Instructions for the task:
Give back all of the data unchanged. Keep every word as it is.

═══ Listed entries ═══

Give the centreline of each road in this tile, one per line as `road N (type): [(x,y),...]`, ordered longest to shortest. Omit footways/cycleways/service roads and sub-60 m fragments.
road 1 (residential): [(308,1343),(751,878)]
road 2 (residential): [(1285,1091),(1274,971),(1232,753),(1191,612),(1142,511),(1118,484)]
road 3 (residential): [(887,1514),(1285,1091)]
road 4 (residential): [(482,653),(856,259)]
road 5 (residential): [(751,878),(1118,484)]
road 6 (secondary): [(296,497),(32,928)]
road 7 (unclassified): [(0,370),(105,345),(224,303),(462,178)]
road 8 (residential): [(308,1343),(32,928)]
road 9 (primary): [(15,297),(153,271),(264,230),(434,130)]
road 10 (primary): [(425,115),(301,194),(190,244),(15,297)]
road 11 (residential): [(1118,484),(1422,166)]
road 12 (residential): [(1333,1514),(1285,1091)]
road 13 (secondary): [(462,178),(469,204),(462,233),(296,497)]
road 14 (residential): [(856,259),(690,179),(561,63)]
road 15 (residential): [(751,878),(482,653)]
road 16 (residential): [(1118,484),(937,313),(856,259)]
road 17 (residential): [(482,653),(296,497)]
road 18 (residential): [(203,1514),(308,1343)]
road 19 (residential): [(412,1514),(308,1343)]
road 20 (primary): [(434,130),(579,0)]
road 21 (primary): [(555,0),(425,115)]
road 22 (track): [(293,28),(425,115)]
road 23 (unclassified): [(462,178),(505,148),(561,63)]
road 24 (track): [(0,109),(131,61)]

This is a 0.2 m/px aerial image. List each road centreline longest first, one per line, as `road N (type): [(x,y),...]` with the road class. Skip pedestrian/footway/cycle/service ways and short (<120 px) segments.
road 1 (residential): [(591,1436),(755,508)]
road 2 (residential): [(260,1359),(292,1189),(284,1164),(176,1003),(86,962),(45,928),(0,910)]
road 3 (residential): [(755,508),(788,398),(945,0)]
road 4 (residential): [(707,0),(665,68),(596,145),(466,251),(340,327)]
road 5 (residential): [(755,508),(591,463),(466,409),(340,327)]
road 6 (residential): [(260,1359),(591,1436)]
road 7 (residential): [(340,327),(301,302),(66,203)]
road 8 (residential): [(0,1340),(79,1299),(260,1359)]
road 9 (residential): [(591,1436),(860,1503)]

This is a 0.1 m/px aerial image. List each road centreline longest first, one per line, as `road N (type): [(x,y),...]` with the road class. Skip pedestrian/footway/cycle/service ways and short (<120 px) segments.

═══

Answer to this problem:
Give the centreline of each road in this tile, one per line as `road N (type): [(x,y),...]`, ordered longest to shortest. Omit footways/cycleways/service roads and sub-60 m fragments.
road 1 (residential): [(308,1343),(751,878)]
road 2 (residential): [(1285,1091),(1274,971),(1232,753),(1191,612),(1142,511),(1118,484)]
road 3 (residential): [(887,1514),(1285,1091)]
road 4 (residential): [(482,653),(856,259)]
road 5 (residential): [(751,878),(1118,484)]
road 6 (secondary): [(296,497),(32,928)]
road 7 (unclassified): [(0,370),(105,345),(224,303),(462,178)]
road 8 (residential): [(308,1343),(32,928)]
road 9 (primary): [(15,297),(153,271),(264,230),(434,130)]
road 10 (primary): [(425,115),(301,194),(190,244),(15,297)]
road 11 (residential): [(1118,484),(1422,166)]
road 12 (residential): [(1333,1514),(1285,1091)]
road 13 (secondary): [(462,178),(469,204),(462,233),(296,497)]
road 14 (residential): [(856,259),(690,179),(561,63)]
road 15 (residential): [(751,878),(482,653)]
road 16 (residential): [(1118,484),(937,313),(856,259)]
road 17 (residential): [(482,653),(296,497)]
road 18 (residential): [(203,1514),(308,1343)]
road 19 (residential): [(412,1514),(308,1343)]
road 20 (primary): [(434,130),(579,0)]
road 21 (primary): [(555,0),(425,115)]
road 22 (track): [(293,28),(425,115)]
road 23 (unclassified): [(462,178),(505,148),(561,63)]
road 24 (track): [(0,109),(131,61)]

This is a 0.2 m/px aerial image. List each road centreline longest first, one per line, as `road N (type): [(x,y),...]` with the road class. Skip pedestrian/footway/cycle/service ways and short (<120 px) segments.
road 1 (residential): [(591,1436),(755,508)]
road 2 (residential): [(260,1359),(292,1189),(284,1164),(176,1003),(86,962),(45,928),(0,910)]
road 3 (residential): [(755,508),(788,398),(945,0)]
road 4 (residential): [(707,0),(665,68),(596,145),(466,251),(340,327)]
road 5 (residential): [(755,508),(591,463),(466,409),(340,327)]
road 6 (residential): [(260,1359),(591,1436)]
road 7 (residential): [(340,327),(301,302),(66,203)]
road 8 (residential): [(0,1340),(79,1299),(260,1359)]
road 9 (residential): [(591,1436),(860,1503)]

This is a 0.1 m/px aerial image. List each road centreline longest first, one per line, as `road N (type): [(x,y),...]` with the road class. Skip pedestrian/footway/cycle/service ways and short (<120 px) segments.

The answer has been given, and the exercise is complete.